→ **YOUR OBJECTIVE**
Return the data below exactly, but only from the line containing "camera: 165 degrees left, 5 degrees down" through the line containing "move | gosezefal", with both of those lines included.

Object transformation records:
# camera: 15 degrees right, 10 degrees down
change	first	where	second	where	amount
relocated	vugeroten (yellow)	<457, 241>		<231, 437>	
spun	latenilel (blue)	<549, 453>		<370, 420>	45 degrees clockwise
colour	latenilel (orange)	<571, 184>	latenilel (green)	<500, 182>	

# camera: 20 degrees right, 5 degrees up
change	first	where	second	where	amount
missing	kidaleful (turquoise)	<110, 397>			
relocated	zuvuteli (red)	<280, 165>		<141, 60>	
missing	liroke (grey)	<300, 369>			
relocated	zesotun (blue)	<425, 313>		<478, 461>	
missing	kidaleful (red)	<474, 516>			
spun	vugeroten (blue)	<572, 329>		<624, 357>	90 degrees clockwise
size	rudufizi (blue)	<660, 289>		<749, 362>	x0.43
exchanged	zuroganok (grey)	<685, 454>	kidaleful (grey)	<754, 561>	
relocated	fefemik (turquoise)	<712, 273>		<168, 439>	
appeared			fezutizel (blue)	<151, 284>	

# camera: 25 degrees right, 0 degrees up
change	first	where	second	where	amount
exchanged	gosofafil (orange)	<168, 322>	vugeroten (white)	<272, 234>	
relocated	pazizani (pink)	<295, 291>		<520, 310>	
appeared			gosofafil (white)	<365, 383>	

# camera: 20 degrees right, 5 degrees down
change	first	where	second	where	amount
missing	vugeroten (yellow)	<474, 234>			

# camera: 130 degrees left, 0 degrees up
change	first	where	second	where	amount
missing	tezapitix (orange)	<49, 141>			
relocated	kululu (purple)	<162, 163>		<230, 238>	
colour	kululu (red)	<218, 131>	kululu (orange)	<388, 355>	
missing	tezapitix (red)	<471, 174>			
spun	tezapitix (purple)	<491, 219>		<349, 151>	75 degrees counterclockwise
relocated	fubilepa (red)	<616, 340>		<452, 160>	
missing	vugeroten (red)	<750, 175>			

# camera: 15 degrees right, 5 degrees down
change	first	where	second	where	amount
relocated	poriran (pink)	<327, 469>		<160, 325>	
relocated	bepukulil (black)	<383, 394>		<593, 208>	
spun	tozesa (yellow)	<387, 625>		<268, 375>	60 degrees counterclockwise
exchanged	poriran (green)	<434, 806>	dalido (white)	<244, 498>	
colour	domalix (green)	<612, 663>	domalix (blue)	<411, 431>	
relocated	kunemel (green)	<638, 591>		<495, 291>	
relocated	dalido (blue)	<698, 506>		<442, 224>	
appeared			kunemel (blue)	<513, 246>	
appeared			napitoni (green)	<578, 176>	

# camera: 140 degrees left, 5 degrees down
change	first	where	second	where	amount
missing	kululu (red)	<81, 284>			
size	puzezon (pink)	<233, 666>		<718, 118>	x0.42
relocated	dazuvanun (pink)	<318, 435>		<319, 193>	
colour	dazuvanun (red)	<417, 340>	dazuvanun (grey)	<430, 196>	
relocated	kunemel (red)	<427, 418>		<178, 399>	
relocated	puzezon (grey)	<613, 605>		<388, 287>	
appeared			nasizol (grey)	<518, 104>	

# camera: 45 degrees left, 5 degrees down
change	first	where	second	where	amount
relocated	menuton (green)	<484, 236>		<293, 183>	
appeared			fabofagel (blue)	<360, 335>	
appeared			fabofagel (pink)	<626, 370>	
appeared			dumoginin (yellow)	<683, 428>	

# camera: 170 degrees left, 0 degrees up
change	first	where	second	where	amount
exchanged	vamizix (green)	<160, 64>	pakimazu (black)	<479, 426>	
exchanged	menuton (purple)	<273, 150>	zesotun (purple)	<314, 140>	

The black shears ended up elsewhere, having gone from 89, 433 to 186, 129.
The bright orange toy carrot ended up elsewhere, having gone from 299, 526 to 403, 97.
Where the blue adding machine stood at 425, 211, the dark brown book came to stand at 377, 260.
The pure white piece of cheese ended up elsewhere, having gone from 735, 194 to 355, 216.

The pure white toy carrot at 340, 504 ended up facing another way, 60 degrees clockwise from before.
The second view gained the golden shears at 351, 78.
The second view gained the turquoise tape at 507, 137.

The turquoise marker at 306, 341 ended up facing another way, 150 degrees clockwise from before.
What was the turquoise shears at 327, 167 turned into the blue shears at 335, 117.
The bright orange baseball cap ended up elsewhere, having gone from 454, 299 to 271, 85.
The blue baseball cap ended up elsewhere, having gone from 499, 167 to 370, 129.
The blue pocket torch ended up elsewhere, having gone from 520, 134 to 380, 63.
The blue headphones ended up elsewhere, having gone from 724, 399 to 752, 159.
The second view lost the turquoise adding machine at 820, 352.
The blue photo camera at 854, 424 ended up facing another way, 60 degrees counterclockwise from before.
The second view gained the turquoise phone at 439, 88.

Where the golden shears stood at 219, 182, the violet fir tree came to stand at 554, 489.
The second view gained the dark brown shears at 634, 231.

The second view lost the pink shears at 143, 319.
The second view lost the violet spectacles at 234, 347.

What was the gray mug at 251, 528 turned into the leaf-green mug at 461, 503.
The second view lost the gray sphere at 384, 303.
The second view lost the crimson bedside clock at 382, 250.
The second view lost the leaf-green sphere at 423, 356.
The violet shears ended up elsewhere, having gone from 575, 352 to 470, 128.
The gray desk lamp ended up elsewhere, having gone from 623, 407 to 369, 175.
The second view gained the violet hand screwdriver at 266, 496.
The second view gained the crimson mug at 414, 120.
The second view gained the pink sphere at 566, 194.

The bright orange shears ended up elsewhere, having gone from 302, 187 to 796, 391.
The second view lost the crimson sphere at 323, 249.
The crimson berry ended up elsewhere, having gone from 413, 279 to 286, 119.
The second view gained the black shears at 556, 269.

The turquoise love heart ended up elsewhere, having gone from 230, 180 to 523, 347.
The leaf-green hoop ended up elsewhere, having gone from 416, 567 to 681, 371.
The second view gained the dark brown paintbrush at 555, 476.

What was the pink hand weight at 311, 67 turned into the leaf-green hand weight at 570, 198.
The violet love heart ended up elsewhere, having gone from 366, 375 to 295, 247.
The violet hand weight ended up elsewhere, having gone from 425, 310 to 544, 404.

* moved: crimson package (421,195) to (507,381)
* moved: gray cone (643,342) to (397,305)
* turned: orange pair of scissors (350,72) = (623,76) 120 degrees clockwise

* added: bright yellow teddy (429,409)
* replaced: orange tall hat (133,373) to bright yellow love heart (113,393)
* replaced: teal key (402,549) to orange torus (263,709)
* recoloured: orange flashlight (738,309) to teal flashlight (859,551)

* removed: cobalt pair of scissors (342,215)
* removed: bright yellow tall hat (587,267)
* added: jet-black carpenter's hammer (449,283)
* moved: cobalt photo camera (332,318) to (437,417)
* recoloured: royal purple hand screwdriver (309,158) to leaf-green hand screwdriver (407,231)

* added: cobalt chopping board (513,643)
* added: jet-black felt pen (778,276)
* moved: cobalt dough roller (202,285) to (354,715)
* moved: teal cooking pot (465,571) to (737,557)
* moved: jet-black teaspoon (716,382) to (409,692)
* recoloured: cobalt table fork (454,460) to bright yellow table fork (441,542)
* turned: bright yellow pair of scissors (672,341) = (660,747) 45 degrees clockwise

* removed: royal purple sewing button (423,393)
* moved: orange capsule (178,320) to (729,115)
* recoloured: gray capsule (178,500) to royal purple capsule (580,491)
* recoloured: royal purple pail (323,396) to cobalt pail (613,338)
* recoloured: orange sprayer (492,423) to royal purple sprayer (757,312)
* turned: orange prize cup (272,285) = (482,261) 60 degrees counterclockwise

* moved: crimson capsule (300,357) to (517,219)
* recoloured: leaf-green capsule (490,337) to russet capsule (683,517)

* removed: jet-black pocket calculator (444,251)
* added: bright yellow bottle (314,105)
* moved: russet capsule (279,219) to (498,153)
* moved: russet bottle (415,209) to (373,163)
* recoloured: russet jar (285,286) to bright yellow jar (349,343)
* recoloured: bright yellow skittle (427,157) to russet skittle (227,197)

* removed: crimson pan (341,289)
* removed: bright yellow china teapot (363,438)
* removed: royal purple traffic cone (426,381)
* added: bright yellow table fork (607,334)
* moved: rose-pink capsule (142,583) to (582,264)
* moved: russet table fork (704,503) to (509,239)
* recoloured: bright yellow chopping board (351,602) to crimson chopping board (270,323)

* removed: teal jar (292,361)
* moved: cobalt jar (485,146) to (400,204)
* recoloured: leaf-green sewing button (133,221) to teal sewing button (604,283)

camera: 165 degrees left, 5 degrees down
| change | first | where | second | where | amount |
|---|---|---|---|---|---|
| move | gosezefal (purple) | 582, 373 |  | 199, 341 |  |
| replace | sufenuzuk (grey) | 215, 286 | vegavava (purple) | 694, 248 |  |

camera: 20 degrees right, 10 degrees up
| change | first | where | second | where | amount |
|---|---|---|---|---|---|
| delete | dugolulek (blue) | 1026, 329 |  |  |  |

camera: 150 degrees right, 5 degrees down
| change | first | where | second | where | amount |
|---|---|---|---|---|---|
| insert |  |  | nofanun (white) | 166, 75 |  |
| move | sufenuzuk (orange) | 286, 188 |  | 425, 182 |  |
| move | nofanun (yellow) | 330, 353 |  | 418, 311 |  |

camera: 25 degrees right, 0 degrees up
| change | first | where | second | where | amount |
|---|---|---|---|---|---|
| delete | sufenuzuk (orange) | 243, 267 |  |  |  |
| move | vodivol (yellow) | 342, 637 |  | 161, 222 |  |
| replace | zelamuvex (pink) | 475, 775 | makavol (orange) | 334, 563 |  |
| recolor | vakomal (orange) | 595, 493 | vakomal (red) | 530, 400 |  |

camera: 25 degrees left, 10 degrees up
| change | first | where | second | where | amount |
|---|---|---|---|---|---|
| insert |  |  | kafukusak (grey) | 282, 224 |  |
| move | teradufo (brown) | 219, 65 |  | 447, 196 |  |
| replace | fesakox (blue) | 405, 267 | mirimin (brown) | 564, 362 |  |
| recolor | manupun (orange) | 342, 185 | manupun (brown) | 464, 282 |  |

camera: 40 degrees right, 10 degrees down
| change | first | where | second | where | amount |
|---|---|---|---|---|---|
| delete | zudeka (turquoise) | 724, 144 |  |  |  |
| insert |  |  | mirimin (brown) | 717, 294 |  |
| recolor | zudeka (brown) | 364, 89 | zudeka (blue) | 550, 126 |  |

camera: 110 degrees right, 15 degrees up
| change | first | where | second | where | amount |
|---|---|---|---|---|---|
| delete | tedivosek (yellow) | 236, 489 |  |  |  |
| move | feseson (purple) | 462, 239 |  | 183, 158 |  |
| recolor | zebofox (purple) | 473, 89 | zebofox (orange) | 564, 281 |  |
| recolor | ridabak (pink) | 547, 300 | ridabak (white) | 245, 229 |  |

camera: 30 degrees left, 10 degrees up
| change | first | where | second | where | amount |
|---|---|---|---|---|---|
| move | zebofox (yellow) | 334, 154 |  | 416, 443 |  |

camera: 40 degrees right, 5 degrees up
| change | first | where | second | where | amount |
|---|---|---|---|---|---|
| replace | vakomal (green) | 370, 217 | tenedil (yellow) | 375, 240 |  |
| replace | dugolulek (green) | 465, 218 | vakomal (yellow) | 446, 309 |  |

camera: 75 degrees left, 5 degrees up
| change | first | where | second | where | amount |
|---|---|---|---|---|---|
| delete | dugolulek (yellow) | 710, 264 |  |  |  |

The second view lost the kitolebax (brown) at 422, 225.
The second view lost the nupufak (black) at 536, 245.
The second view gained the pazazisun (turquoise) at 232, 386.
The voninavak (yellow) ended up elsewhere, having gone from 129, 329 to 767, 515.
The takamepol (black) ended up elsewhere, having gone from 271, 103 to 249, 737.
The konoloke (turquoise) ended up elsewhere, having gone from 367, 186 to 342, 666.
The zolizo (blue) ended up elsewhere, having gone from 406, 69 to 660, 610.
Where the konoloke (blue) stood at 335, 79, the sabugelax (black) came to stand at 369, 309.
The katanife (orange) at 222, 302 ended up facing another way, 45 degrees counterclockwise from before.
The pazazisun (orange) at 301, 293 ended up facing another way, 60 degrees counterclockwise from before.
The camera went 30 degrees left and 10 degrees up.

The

→ **ANSWER SECTION**
camera: 165 degrees left, 5 degrees down
| change | first | where | second | where | amount |
|---|---|---|---|---|---|
| move | gosezefal (purple) | 582, 373 |  | 199, 341 |  |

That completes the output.